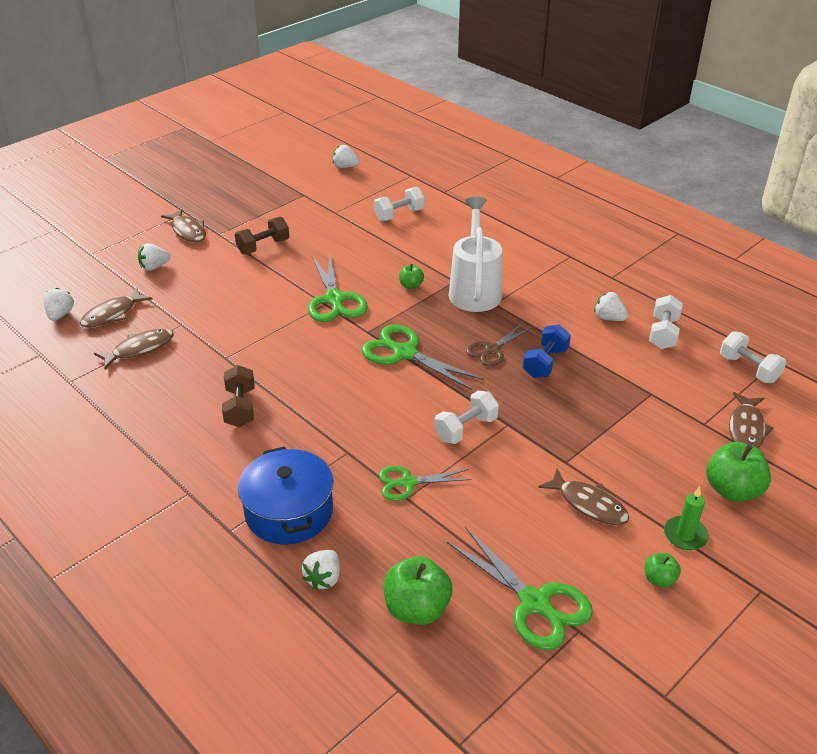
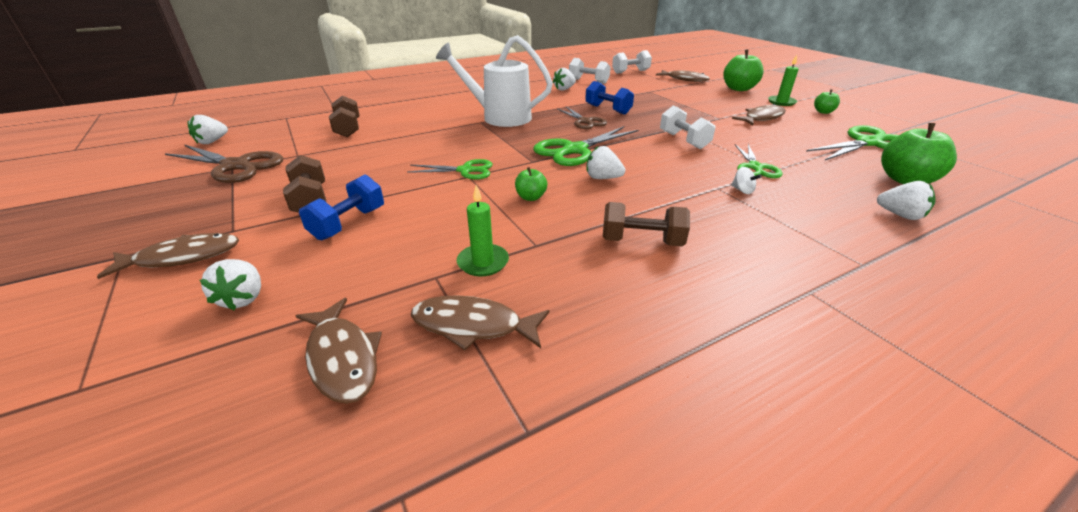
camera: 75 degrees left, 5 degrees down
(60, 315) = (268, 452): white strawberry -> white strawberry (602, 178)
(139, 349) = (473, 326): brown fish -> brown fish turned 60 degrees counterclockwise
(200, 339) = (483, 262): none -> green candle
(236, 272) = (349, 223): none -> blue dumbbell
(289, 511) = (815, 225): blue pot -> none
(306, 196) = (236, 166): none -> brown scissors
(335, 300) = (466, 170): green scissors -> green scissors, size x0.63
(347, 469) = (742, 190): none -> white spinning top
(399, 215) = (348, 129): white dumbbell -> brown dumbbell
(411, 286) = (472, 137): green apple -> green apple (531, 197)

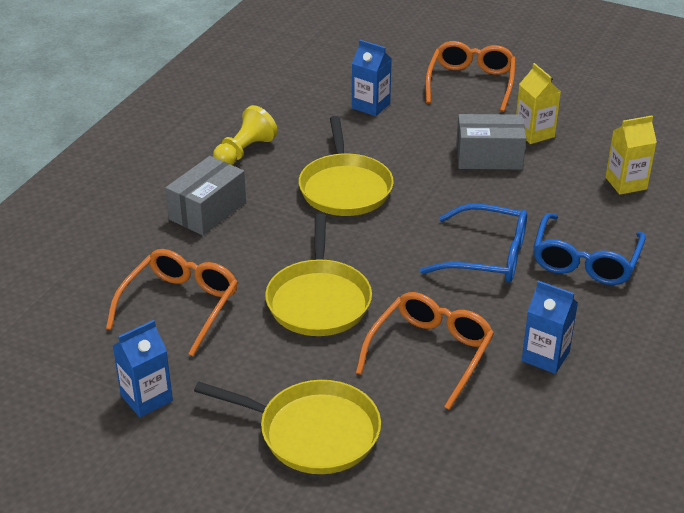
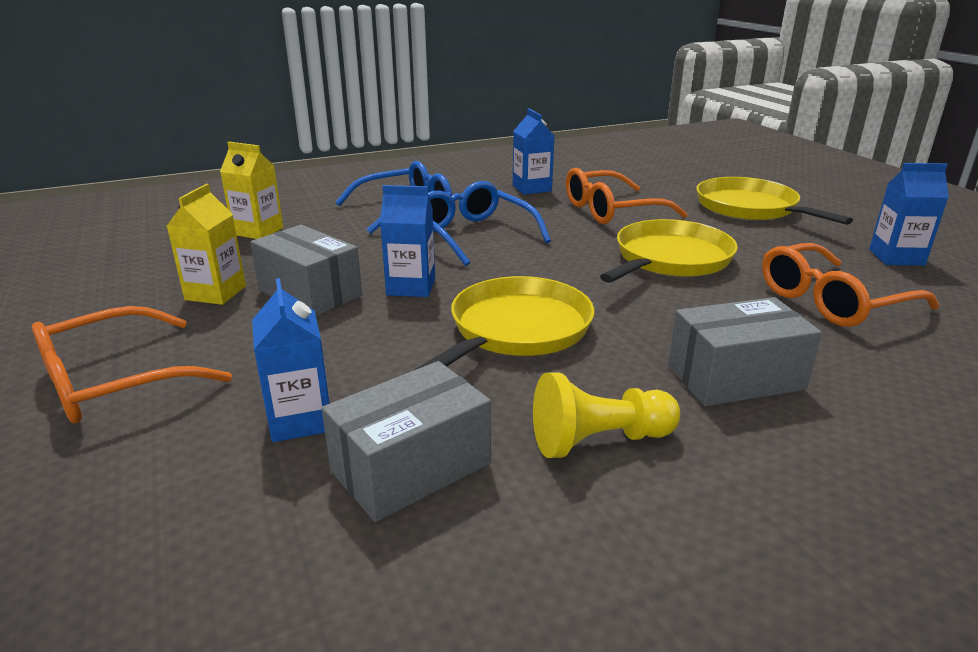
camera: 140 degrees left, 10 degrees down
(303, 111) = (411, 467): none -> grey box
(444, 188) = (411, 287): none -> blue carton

──────────────────────────────

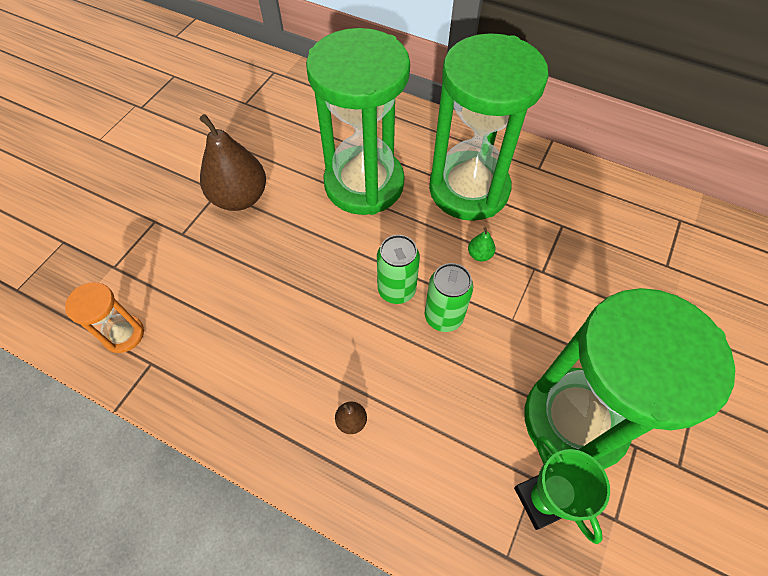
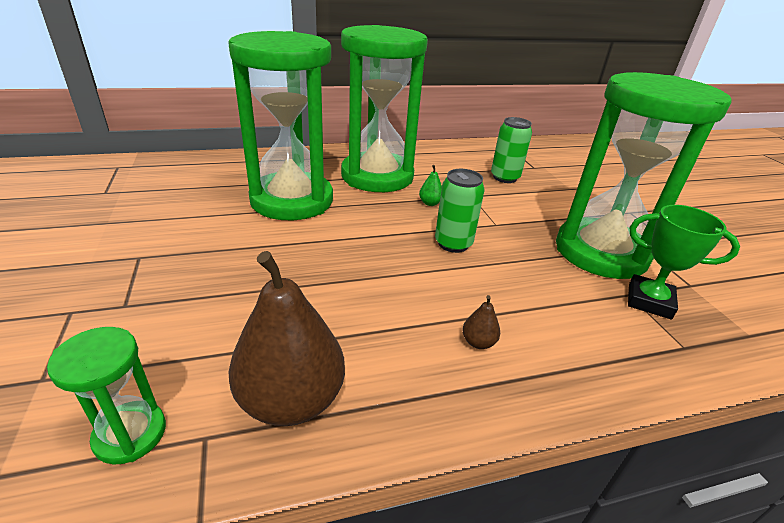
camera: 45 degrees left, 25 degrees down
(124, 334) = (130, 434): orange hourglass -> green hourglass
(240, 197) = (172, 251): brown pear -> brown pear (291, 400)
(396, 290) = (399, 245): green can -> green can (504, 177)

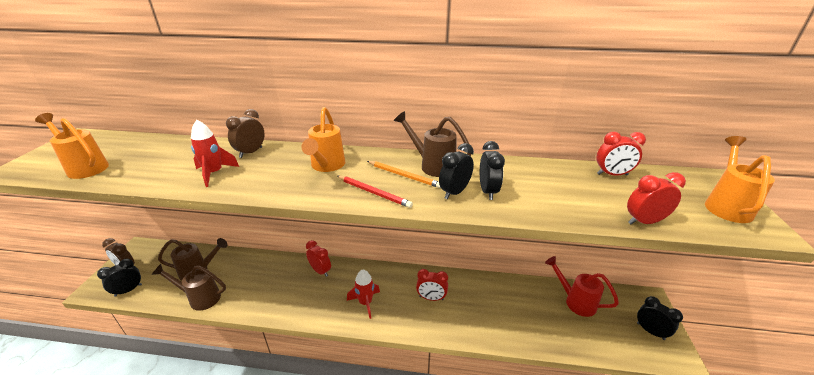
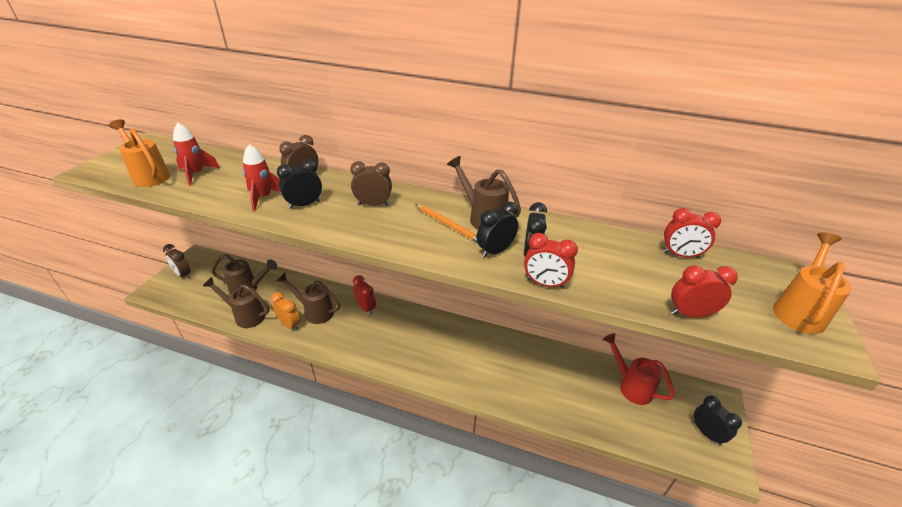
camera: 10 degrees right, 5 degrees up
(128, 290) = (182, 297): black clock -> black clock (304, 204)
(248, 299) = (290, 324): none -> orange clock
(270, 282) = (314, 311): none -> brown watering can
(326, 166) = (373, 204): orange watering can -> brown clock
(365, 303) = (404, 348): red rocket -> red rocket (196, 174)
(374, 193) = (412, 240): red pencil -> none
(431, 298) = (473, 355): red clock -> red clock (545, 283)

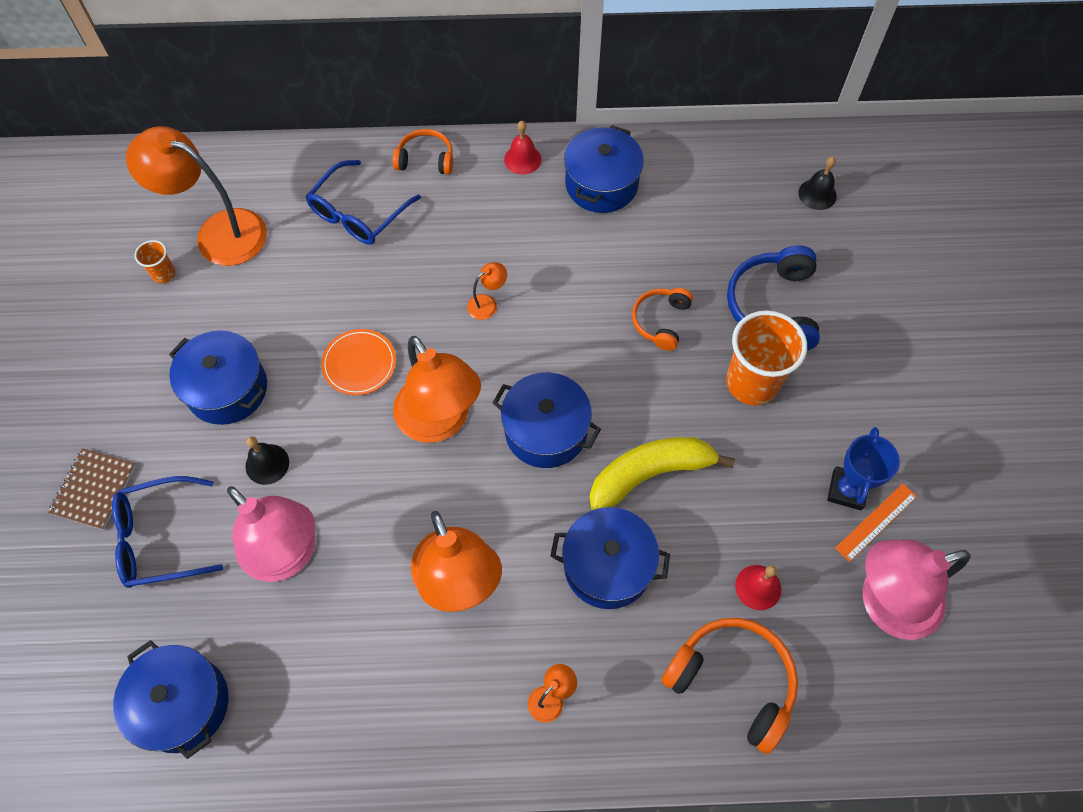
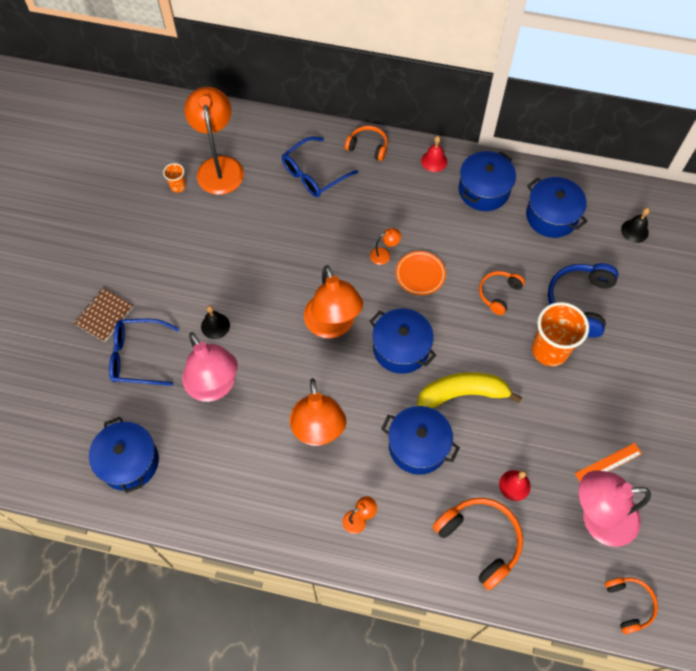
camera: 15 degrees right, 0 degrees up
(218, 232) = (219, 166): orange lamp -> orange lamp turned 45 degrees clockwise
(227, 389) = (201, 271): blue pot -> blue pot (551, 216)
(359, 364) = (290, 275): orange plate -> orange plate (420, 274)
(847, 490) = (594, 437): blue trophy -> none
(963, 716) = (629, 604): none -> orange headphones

──────────────────────────────

Output exactly one stretch of the listing: from the line containing "camera: 75 degrees left, 5 degrees down" through the line containing "(306, 196) = (236, 166): none", both end lines included.

■ Task result ■
camera: 75 degrees left, 5 degrees down
(60, 315) = (268, 452): white strawberry -> white strawberry (602, 178)
(139, 349) = (473, 326): brown fish -> brown fish turned 60 degrees counterclockwise
(200, 339) = (483, 262): none -> green candle
(236, 272) = (349, 223): none -> blue dumbbell
(289, 511) = (815, 225): blue pot -> none
(306, 196) = (236, 166): none -> brown scissors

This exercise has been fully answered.